** WHAT IS NEEDED **
Once you find the line with "green triangle: (221, 434)" in the entries below, print it and each line after it up to and including the line with "gray semicircle: (128, 52)", exactly, without pictures.

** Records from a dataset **
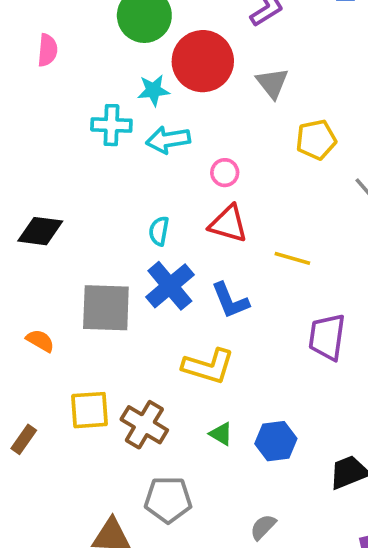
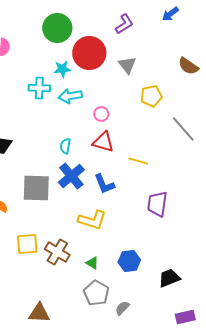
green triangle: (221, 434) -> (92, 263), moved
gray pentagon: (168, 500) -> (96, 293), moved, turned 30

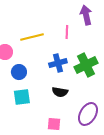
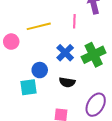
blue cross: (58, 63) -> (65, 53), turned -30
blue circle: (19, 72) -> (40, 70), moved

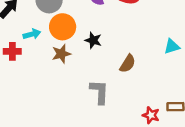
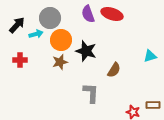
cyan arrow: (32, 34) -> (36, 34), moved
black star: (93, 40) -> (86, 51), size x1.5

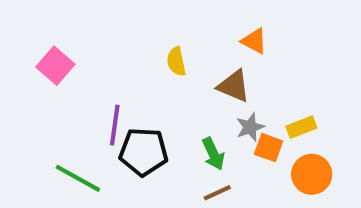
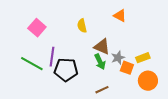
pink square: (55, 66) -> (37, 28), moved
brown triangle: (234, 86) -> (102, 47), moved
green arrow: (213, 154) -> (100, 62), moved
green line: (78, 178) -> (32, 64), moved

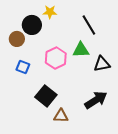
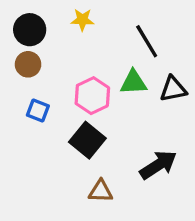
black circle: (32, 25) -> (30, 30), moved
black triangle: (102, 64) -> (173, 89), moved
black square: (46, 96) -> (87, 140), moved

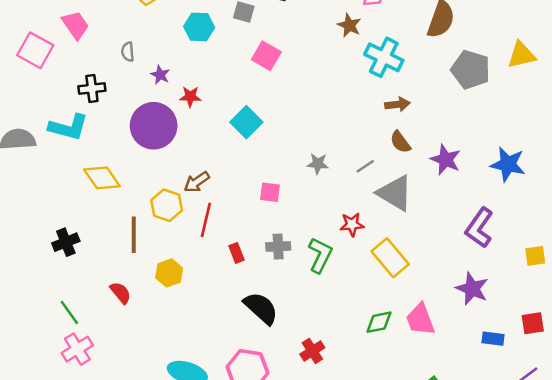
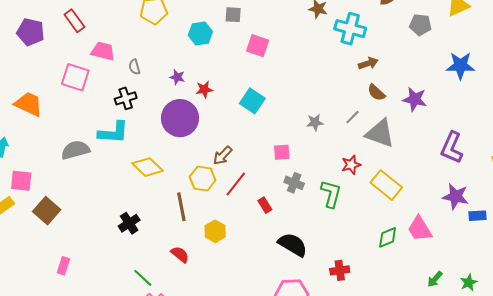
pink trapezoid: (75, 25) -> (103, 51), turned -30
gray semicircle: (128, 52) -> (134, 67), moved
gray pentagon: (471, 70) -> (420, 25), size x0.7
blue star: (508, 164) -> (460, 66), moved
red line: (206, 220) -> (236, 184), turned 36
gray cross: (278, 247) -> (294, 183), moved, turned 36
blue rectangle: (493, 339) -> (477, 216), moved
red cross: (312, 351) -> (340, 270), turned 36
---
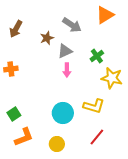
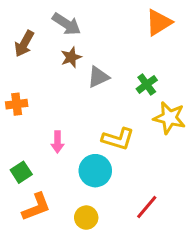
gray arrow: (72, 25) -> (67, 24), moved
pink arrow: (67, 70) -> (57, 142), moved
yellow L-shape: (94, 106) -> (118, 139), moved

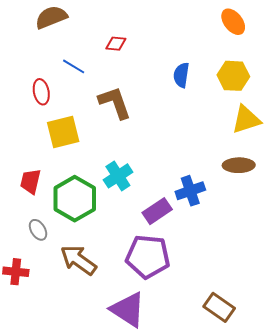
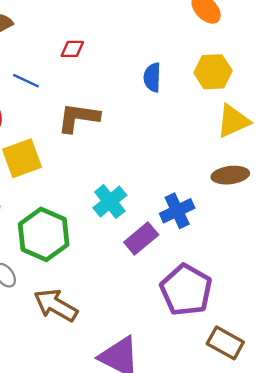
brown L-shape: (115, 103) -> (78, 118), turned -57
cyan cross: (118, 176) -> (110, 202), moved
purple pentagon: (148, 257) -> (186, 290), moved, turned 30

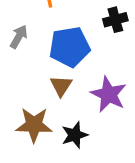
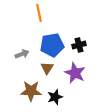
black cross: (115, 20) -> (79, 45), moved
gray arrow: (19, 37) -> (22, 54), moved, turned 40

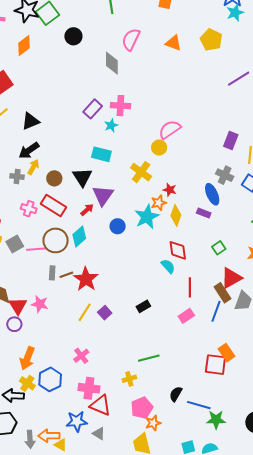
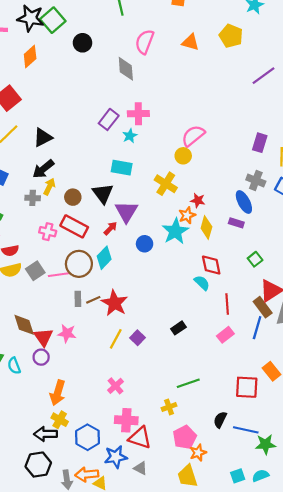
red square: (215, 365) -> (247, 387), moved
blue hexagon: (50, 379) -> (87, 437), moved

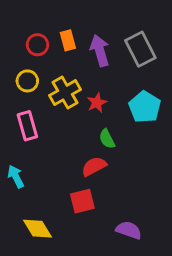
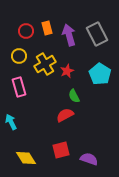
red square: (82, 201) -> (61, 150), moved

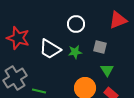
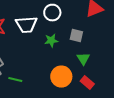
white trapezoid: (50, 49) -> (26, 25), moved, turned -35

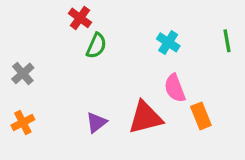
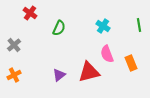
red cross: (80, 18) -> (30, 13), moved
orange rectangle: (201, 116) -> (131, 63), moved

** SOLUTION FOR THIS PROBLEM **
green triangle: (221, 434) -> (92, 263), moved
gray pentagon: (168, 500) -> (96, 293), moved, turned 30

blue cross: (58, 63) -> (65, 53), turned -30
blue circle: (19, 72) -> (40, 70), moved

cyan arrow: (32, 34) -> (36, 34), moved
black star: (93, 40) -> (86, 51), size x1.5

pink square: (55, 66) -> (37, 28), moved
brown triangle: (234, 86) -> (102, 47), moved
green arrow: (213, 154) -> (100, 62), moved
green line: (78, 178) -> (32, 64), moved

black circle: (32, 25) -> (30, 30), moved
black triangle: (102, 64) -> (173, 89), moved
black square: (46, 96) -> (87, 140), moved

pink trapezoid: (75, 25) -> (103, 51), turned -30
gray semicircle: (128, 52) -> (134, 67), moved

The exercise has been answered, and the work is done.